[Start of section]
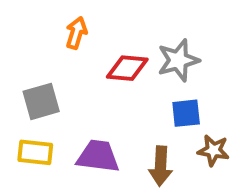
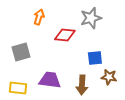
gray star: (178, 60) -> (91, 18), moved
yellow rectangle: (35, 152) -> (18, 88), moved

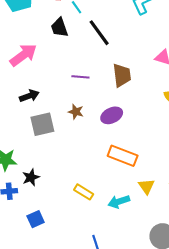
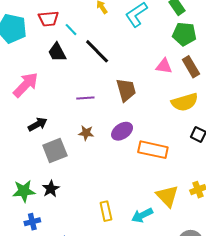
orange rectangle: (123, 156) -> (153, 150), moved
black star: (31, 177) -> (51, 189), moved
yellow triangle: (147, 186) -> (167, 196), size x1.4
yellow rectangle: (84, 192) -> (106, 211), turned 54

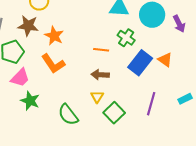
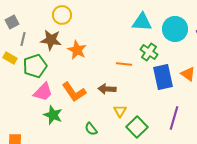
blue rectangle: (140, 63) -> (163, 77), turned -50
orange L-shape: (53, 64) -> (74, 92), moved
brown arrow: (100, 75) -> (107, 89), moved
green semicircle: (68, 115) -> (91, 129), size x0.6

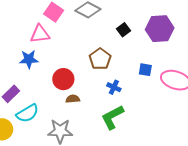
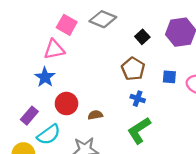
blue star: (29, 59) -> (45, 77), turned -30
brown pentagon: (100, 59) -> (133, 69), moved
red circle: (63, 79) -> (66, 104), moved

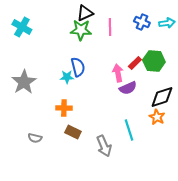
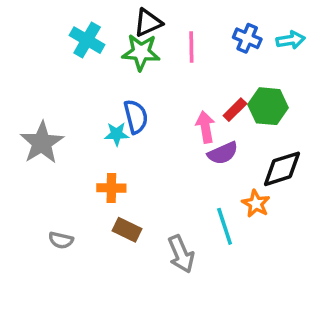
cyan cross: (22, 27) -> (87, 40), moved
orange star: (157, 117) -> (256, 204), moved

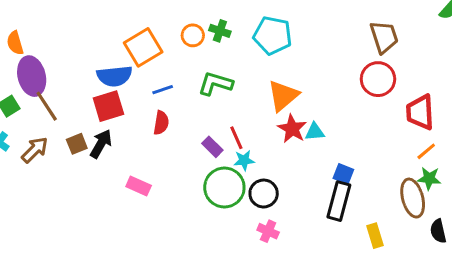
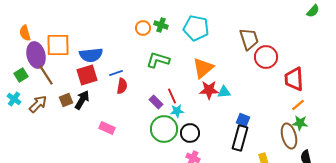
brown trapezoid: (384, 37) -> (249, 39), moved
orange square: (143, 47) -> (58, 45), moved, turned 30
blue line: (163, 90) -> (116, 73), moved
red star: (292, 129) -> (209, 90), turned -30

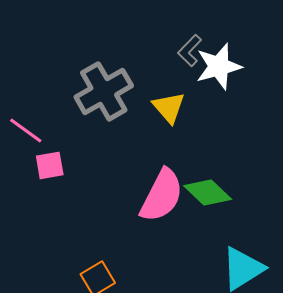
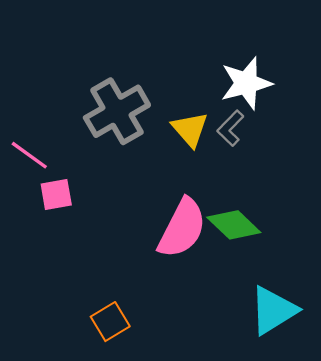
gray L-shape: (190, 50) -> (230, 128), moved

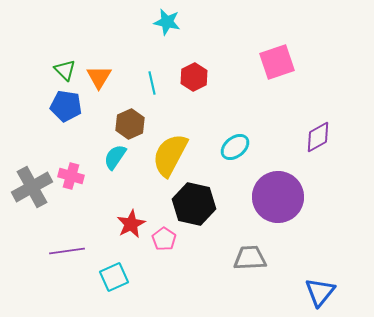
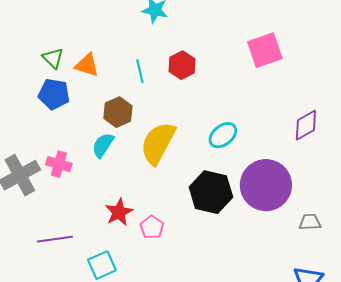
orange triangle: (99, 77) -> (87, 65), turned -44
black hexagon: (194, 204) -> (211, 192), moved
gray trapezoid: (250, 258) -> (310, 222), moved, size x0.7

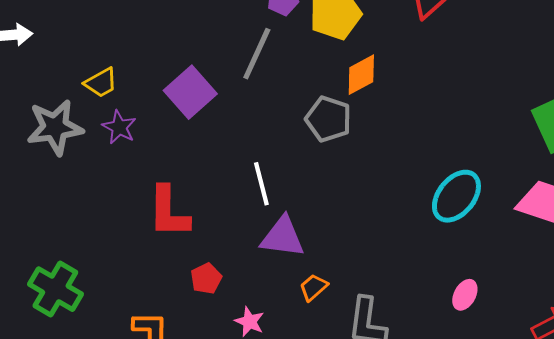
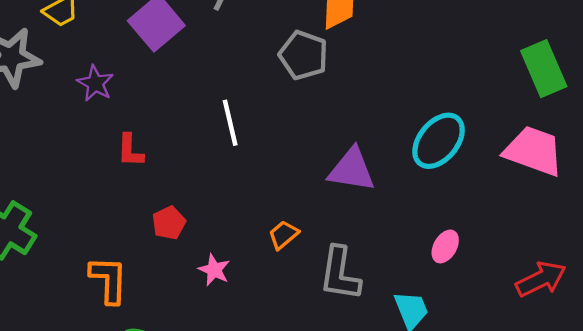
purple star: (119, 127) -> (95, 83), moved
red L-shape: (169, 212) -> (130, 151), size x0.6
purple triangle: (283, 237) -> (352, 170), moved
[End of section]
Please reproduce nothing but the lines from the one containing "black star: (31, 177) -> (51, 189), moved" through the closing line of the listing, retyped word for word, pictures excluded.

Finished exercise.
black star: (31, 177) -> (51, 189), moved
yellow triangle: (147, 186) -> (167, 196), size x1.4
yellow rectangle: (84, 192) -> (106, 211), turned 54

blue rectangle: (140, 63) -> (163, 77), turned -50
orange L-shape: (53, 64) -> (74, 92), moved
brown arrow: (100, 75) -> (107, 89), moved
green semicircle: (68, 115) -> (91, 129), size x0.6

blue star: (29, 59) -> (45, 77), turned -30
brown pentagon: (100, 59) -> (133, 69), moved
red circle: (63, 79) -> (66, 104), moved

cyan cross: (22, 27) -> (87, 40), moved
orange star: (157, 117) -> (256, 204), moved

brown trapezoid: (384, 37) -> (249, 39), moved
orange square: (143, 47) -> (58, 45), moved, turned 30
blue line: (163, 90) -> (116, 73), moved
red star: (292, 129) -> (209, 90), turned -30

gray L-shape: (190, 50) -> (230, 128), moved

orange triangle: (99, 77) -> (87, 65), turned -44
black hexagon: (194, 204) -> (211, 192), moved
gray trapezoid: (250, 258) -> (310, 222), moved, size x0.7

purple star: (119, 127) -> (95, 83), moved
red L-shape: (169, 212) -> (130, 151), size x0.6
purple triangle: (283, 237) -> (352, 170), moved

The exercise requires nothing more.